### Your instructions
Give the count of lines in the data that include the string "camera", with no added remarks.

### Supplied material

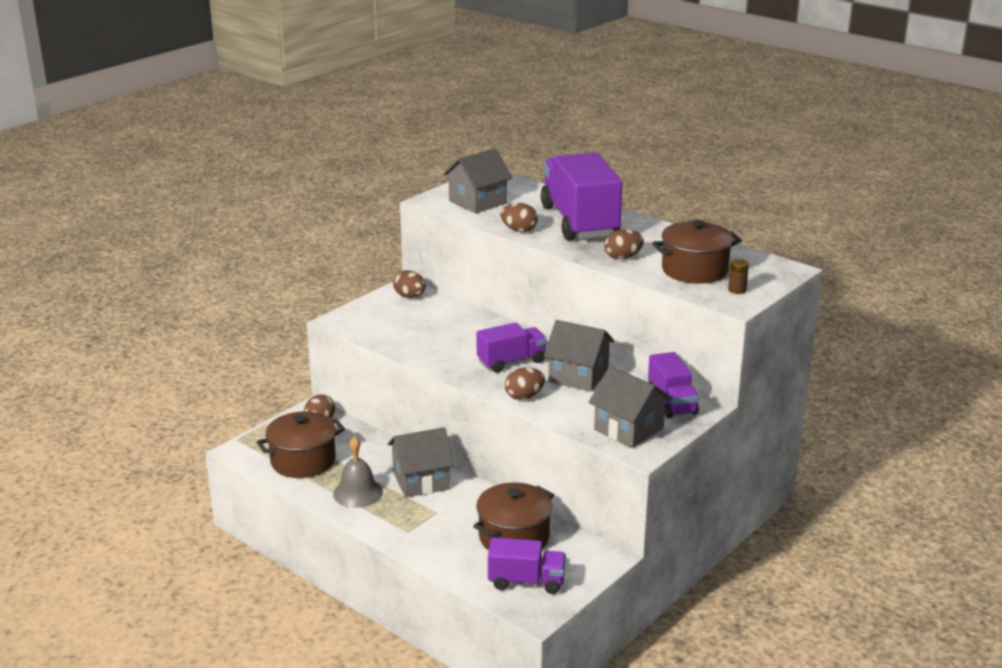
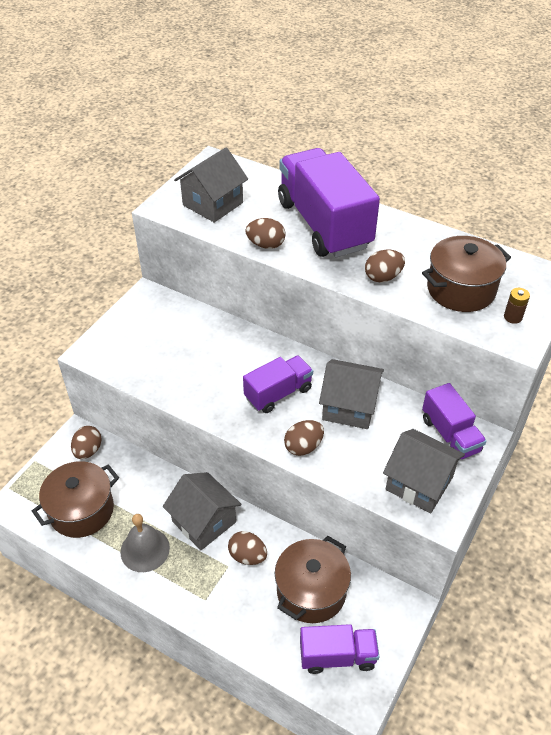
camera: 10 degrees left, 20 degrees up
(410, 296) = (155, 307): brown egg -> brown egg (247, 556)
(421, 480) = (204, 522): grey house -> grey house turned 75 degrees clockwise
---
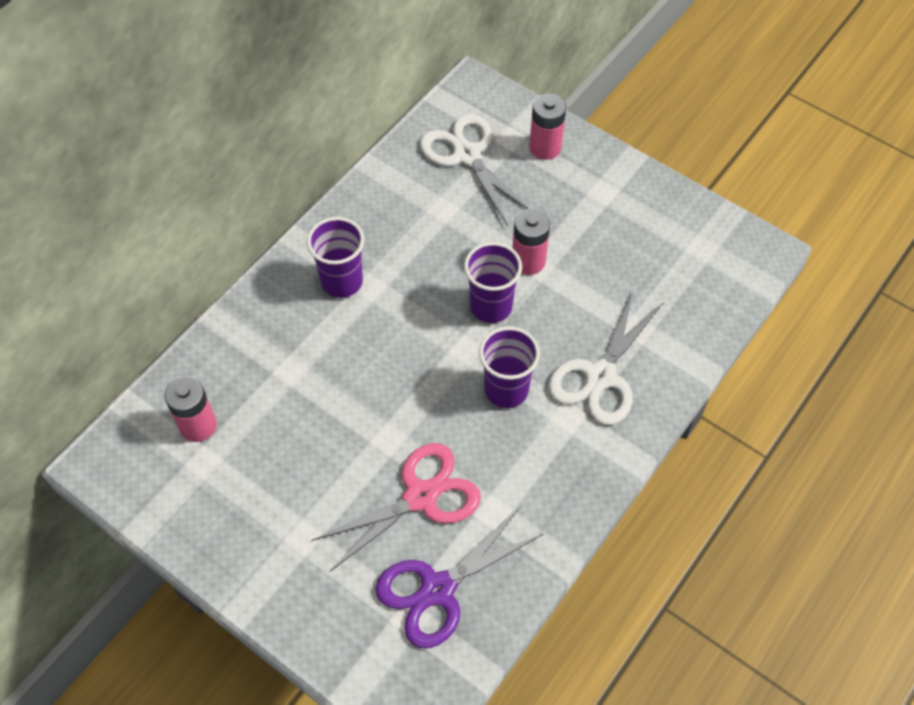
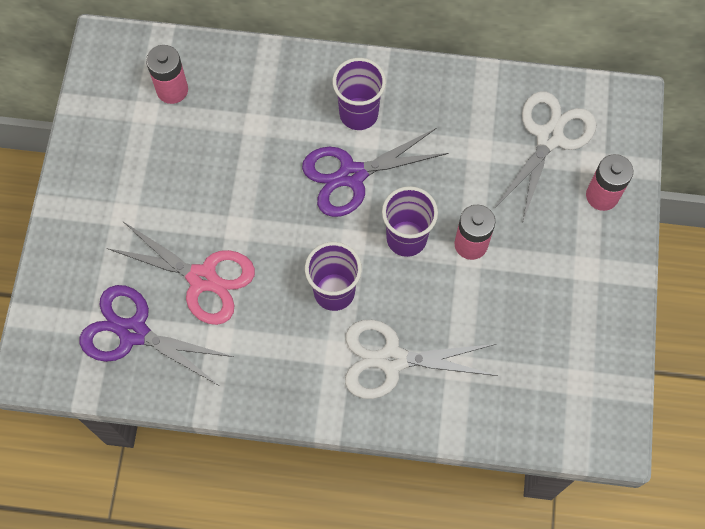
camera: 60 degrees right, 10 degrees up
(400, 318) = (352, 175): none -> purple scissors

### Expected answer
2